### WHAT TO DO:
Starting at the line that holds "Someone carried the Schlüssel/grau" and stopping at the line that holds "Someone took away the Karotte/gelb at <629, 562, 715, 582>.", restate the records below word for word, with both of those lines included.

Source data:

★ ★ ★ ★ ★

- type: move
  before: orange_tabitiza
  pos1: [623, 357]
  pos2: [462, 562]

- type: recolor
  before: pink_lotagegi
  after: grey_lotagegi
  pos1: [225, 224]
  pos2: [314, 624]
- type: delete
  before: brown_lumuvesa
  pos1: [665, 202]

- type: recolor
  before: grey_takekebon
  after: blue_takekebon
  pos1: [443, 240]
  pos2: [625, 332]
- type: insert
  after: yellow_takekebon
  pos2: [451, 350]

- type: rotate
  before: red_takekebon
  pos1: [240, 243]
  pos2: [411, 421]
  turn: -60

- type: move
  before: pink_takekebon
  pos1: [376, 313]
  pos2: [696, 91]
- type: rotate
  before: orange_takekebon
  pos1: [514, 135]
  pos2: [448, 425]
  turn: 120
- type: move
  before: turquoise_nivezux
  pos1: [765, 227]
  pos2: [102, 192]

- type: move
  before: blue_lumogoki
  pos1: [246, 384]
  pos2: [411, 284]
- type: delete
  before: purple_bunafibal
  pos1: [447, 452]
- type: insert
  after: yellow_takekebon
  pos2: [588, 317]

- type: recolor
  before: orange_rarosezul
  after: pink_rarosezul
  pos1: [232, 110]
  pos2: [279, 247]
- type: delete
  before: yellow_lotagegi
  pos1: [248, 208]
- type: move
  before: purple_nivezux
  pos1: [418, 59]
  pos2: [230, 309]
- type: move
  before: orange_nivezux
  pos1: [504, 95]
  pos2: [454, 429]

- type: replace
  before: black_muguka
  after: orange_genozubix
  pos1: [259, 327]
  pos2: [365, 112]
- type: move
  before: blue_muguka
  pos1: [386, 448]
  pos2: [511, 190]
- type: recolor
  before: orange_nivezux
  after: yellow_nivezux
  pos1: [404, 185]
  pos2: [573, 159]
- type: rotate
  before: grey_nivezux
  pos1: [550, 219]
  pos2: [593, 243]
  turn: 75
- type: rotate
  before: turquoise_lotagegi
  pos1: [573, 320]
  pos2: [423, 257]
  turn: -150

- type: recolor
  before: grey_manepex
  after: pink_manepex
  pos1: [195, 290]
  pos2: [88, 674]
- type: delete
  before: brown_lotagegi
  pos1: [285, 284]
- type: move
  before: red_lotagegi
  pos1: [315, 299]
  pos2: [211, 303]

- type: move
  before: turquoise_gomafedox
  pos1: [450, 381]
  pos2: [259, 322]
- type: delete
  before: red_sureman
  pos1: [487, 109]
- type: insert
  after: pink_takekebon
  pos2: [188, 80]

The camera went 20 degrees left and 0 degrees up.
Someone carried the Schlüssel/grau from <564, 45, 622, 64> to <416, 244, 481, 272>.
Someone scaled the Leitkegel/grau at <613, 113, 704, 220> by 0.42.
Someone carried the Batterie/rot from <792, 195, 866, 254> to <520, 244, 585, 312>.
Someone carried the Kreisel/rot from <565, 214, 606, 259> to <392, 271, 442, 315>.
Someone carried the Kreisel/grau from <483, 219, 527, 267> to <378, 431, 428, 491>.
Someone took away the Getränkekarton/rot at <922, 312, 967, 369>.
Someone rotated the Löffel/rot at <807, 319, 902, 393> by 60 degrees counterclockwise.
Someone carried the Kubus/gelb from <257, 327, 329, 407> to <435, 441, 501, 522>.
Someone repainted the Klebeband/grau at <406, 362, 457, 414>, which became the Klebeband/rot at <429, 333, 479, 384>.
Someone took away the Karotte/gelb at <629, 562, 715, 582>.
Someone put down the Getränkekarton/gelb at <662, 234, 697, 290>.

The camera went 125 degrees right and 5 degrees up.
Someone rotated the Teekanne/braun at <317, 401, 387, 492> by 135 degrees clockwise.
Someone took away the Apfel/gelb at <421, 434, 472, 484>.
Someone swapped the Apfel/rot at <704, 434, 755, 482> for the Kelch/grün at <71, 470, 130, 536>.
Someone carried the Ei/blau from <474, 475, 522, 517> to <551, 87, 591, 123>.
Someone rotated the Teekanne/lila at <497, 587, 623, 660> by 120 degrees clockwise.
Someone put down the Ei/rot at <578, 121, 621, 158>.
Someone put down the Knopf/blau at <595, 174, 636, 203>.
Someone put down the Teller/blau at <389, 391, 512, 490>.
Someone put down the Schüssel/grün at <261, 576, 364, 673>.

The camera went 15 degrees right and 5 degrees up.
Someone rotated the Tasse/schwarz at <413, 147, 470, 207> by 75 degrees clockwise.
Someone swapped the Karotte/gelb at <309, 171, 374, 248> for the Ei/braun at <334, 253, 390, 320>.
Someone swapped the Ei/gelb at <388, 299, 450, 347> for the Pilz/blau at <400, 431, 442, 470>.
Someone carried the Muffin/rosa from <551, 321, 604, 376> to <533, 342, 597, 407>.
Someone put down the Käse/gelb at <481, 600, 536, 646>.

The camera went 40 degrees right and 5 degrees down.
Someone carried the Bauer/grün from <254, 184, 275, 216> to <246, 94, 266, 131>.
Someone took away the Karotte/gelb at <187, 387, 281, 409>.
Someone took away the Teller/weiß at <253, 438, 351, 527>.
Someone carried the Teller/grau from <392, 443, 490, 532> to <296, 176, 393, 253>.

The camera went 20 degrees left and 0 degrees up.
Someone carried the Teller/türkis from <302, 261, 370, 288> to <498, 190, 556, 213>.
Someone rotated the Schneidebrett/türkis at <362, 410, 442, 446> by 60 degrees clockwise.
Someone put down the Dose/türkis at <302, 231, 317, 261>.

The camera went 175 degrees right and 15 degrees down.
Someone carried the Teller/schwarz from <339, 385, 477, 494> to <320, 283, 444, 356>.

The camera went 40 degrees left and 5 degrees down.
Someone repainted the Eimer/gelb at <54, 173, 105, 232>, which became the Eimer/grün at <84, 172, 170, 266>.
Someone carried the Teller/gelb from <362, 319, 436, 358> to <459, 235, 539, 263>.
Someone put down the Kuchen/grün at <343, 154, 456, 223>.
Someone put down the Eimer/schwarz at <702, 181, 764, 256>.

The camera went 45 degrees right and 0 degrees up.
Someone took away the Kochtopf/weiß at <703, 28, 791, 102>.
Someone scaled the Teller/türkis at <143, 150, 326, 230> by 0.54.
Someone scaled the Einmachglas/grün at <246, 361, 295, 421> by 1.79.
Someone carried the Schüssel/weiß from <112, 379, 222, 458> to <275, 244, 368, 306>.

★ ★ ★ ★ ★

### REPLY TO THE EXERCISE:
Someone carried the Schlüssel/grau from <564, 45, 622, 64> to <416, 244, 481, 272>.
Someone scaled the Leitkegel/grau at <613, 113, 704, 220> by 0.42.
Someone carried the Batterie/rot from <792, 195, 866, 254> to <520, 244, 585, 312>.
Someone carried the Kreisel/rot from <565, 214, 606, 259> to <392, 271, 442, 315>.
Someone carried the Kreisel/grau from <483, 219, 527, 267> to <378, 431, 428, 491>.
Someone took away the Getränkekarton/rot at <922, 312, 967, 369>.
Someone rotated the Löffel/rot at <807, 319, 902, 393> by 60 degrees counterclockwise.
Someone carried the Kubus/gelb from <257, 327, 329, 407> to <435, 441, 501, 522>.
Someone repainted the Klebeband/grau at <406, 362, 457, 414>, which became the Klebeband/rot at <429, 333, 479, 384>.
Someone took away the Karotte/gelb at <629, 562, 715, 582>.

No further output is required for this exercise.